**Problem to work on**
Find each line below containing the word "none" and copy it.
=-=-=-=-=
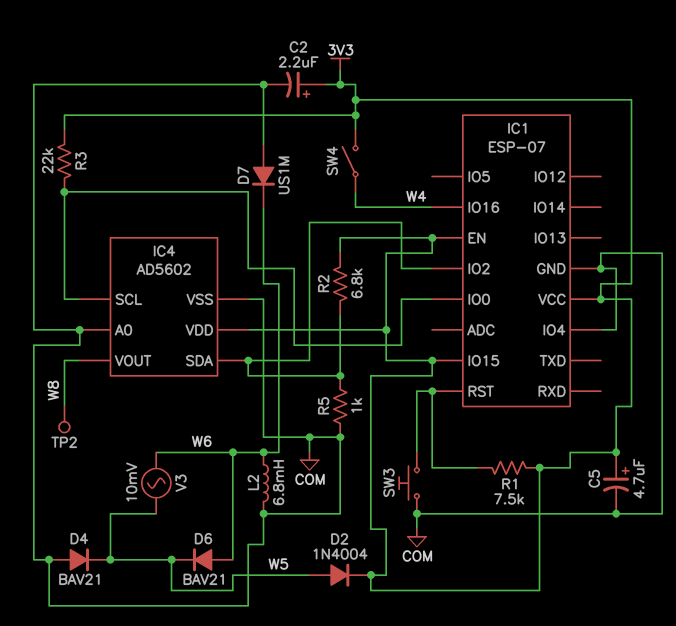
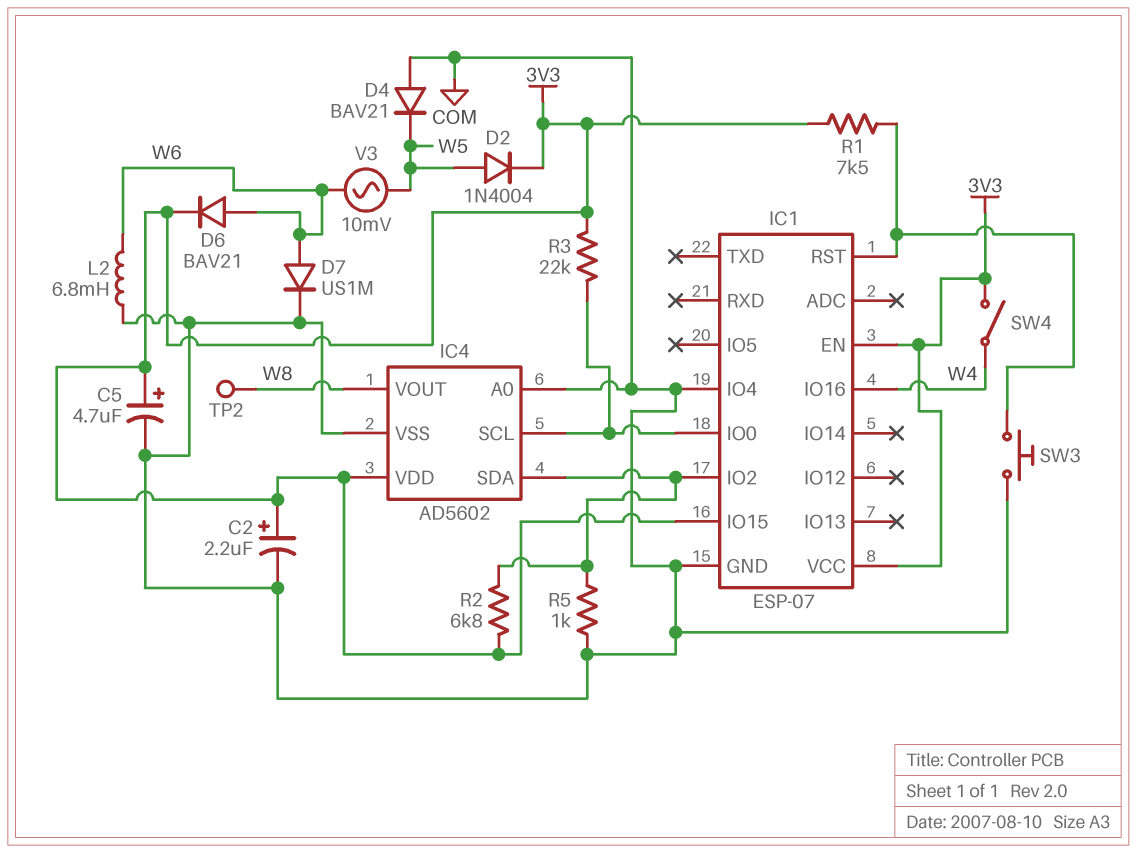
D6: diode BAV21 (A W6, K W5) -> diode BAV21 (A W6, K 3V3)
D7: diode US1M (A COM, K W6) -> diode US1M (A W6, K COM)

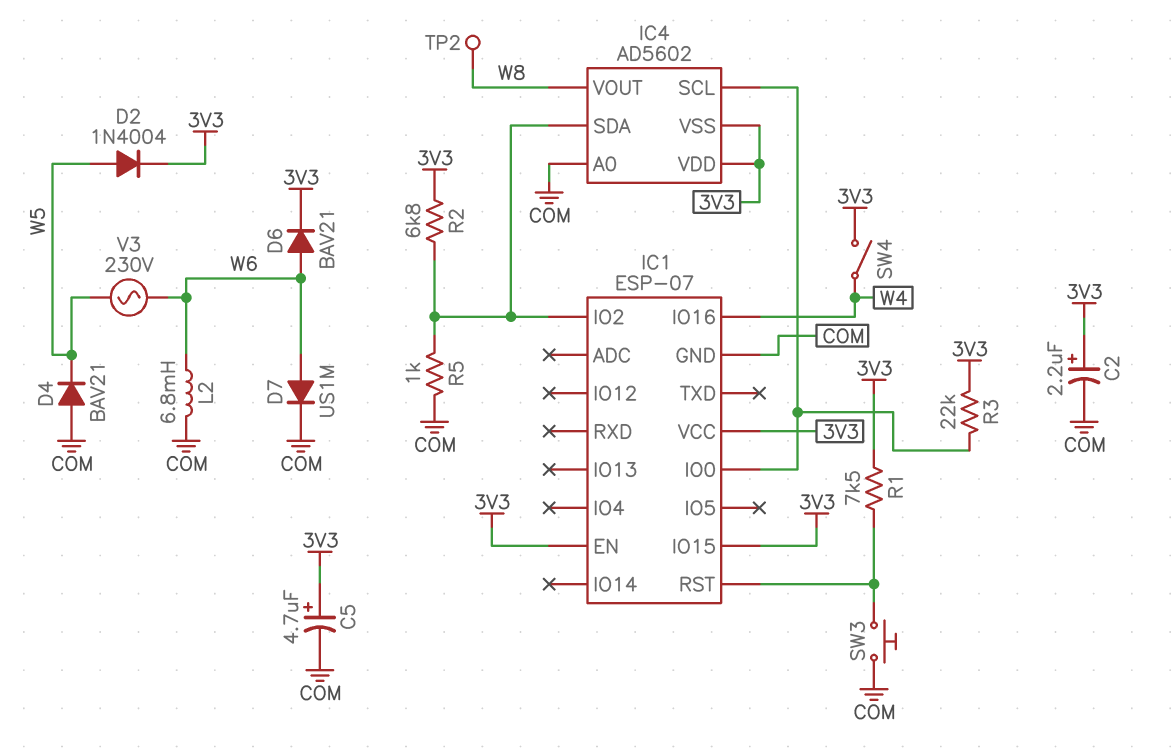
IC1 pin IO4: COM -> none
IC4 pin VSS: COM -> 3V3
V3: AC 10mV (W5, W6) -> AC 230V (W5, W6)

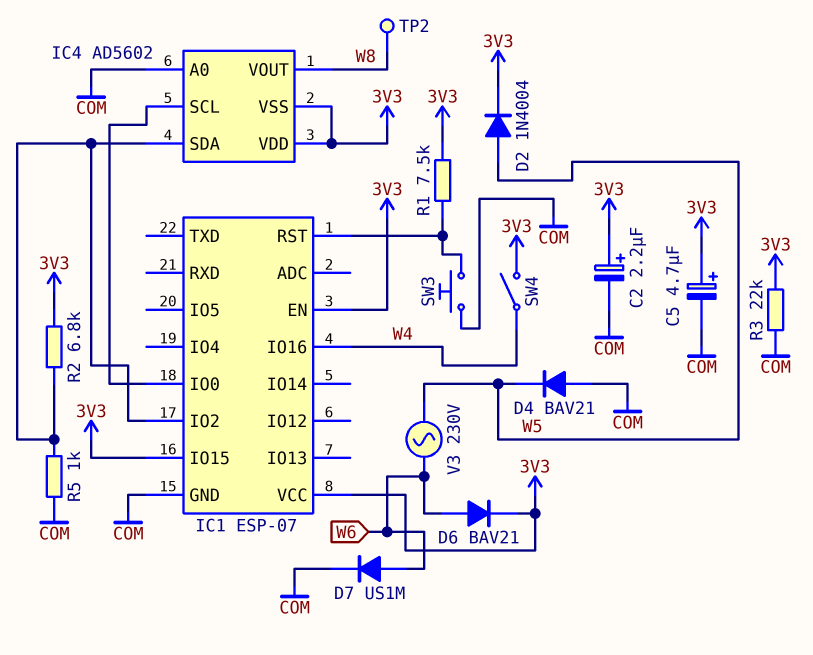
L2: 6.8mH (COM, W6) -> none
R3: 22k (3V3, IC1/IO0) -> 22k (3V3, COM)

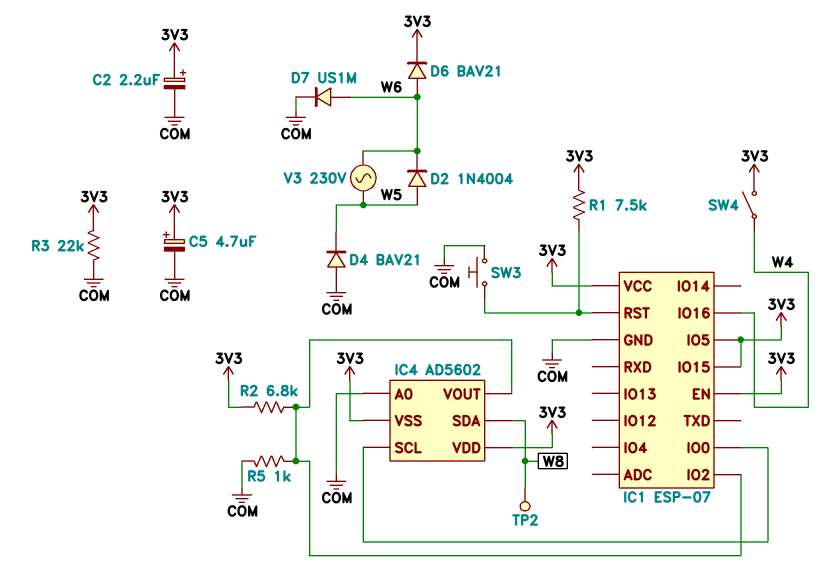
D2: diode 1N4004 (A W5, K 3V3) -> diode 1N4004 (A W5, K W6)
IC1 pin IO5: none -> 3V3
IC4 pin SDA: IC1/IO2 -> W8
IC4 pin VOUT: W8 -> IC1/IO2

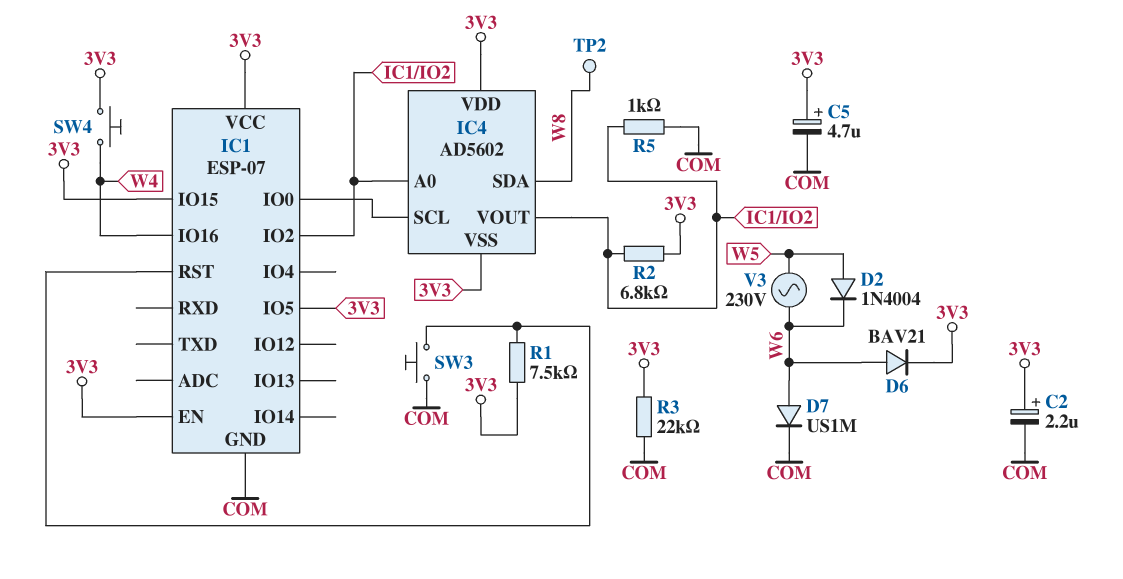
D4: diode BAV21 (A COM, K W5) -> none
IC4 pin A0: COM -> IC1/IO2
SW4: switch (3V3, W4) -> button (3V3, W4)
=-=-=-=-=
**Result below**
IC1 pin IO4: COM -> none
L2: 6.8mH (COM, W6) -> none
IC1 pin IO5: none -> 3V3
D4: diode BAV21 (A COM, K W5) -> none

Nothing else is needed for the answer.